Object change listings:
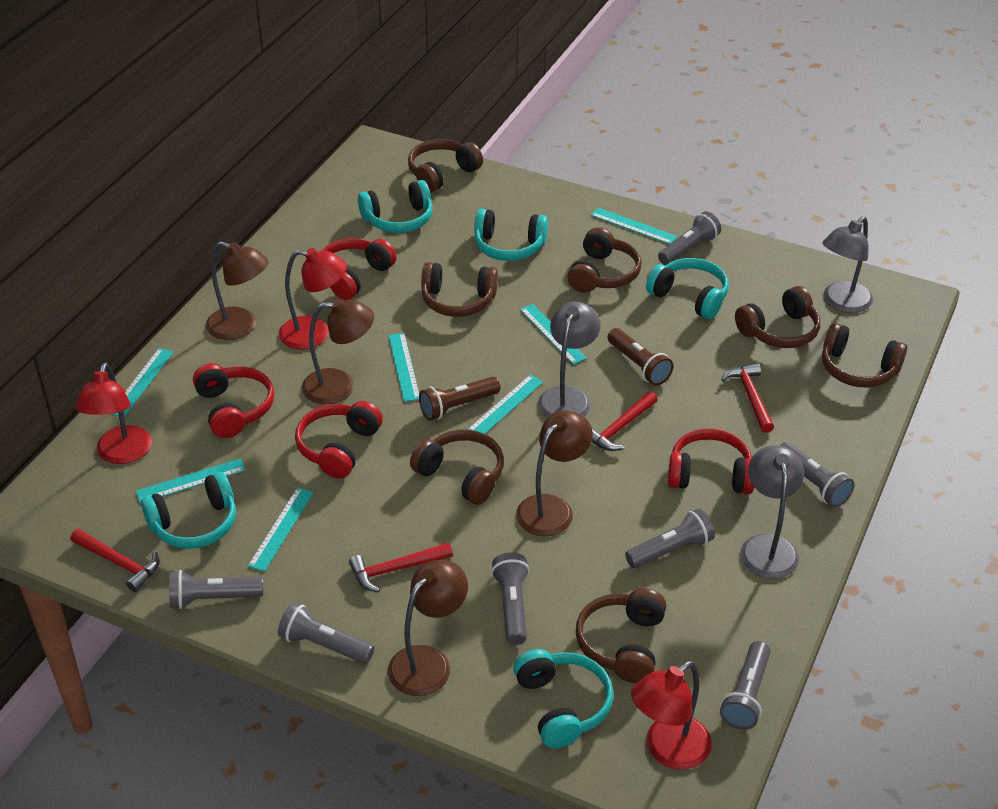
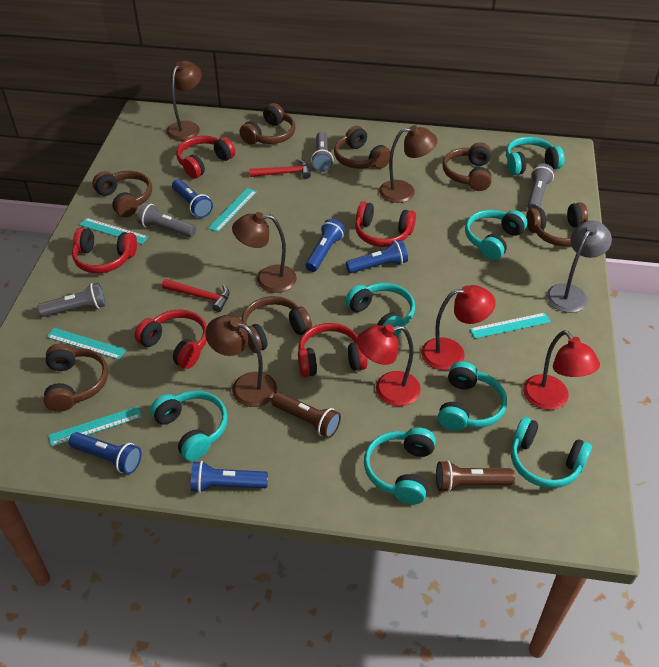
blue flashlight: 0 -> 5
grey flashlight: 7 -> 4
grey lamp: 3 -> 1
red hammer: 4 -> 2
red headphones: 4 -> 5
turquoise headphones: 5 -> 7
turquoise ruler: 7 -> 5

◆ TASK DIRECTIONS ◆
For every record above, repeat the text exactly and omit any picture.

◆ REPLY TO THE TASK ◆
blue flashlight: 0 -> 5
grey flashlight: 7 -> 4
grey lamp: 3 -> 1
red hammer: 4 -> 2
red headphones: 4 -> 5
turquoise headphones: 5 -> 7
turquoise ruler: 7 -> 5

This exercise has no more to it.